Work task: Give back the line containing "grey camera [601,280,660,329]" along with every line after it, exactly, until the entries end.

>>>

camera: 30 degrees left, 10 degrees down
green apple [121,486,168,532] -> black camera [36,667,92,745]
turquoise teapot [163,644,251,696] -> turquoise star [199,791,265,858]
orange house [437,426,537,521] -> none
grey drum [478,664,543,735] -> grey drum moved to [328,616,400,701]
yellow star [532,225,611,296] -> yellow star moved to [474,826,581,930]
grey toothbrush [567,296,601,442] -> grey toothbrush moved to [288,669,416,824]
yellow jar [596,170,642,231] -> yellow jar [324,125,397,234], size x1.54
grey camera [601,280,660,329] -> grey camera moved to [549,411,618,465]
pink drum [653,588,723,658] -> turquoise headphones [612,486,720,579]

<<<

Exercise response:
grey camera [601,280,660,329] -> grey camera moved to [549,411,618,465]
pink drum [653,588,723,658] -> turquoise headphones [612,486,720,579]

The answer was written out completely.